• _WORK TO BE COMPLETED_: Please retype the data that follows, starting at the line containing "blue cap [292,692,398,759]" and stopping after the last line.

[Dataset records]
*** Block opens ***
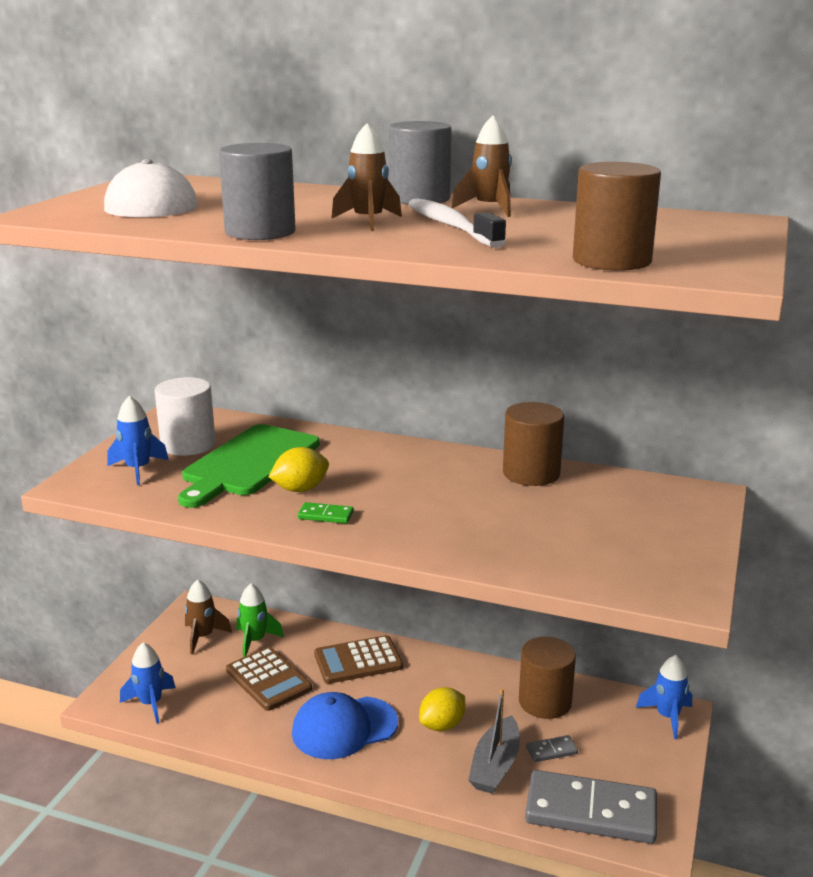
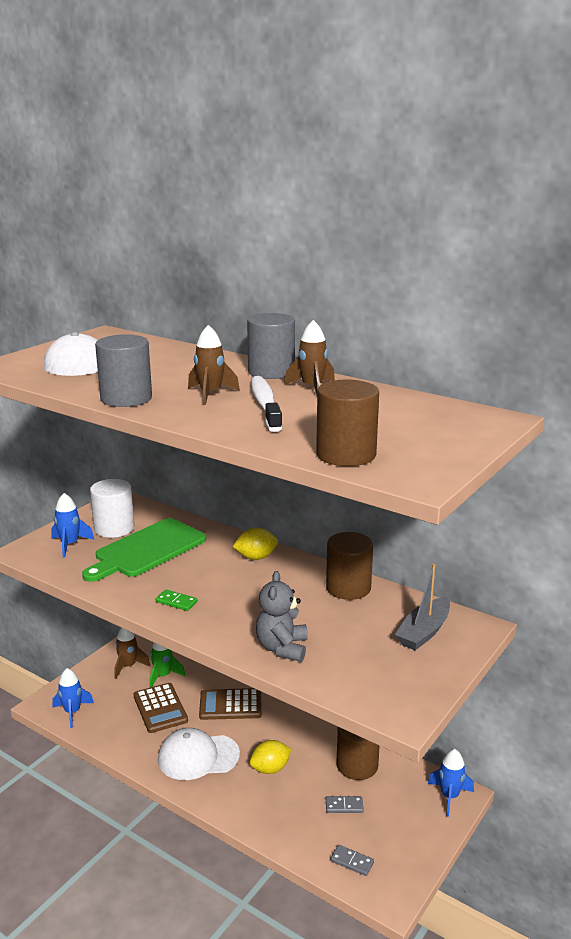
camera: 15 degrees right, 0 degrees up
yellow lemon [268,447,329,492] -> yellow lemon moved to [232,528,278,560]
blue cap [292,692,398,759] -> white cap [158,728,240,780]
grey boat [468,688,520,794] -> grey boat moved to [395,564,450,650]
grey domino [525,770,657,844] -> grey domino [330,845,374,876], size x0.40
none -> grey teddy bear [256,571,308,662]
*** Block closes ***
• _ANSWER AREA_:
blue cap [292,692,398,759] -> white cap [158,728,240,780]
grey boat [468,688,520,794] -> grey boat moved to [395,564,450,650]
grey domino [525,770,657,844] -> grey domino [330,845,374,876], size x0.40
none -> grey teddy bear [256,571,308,662]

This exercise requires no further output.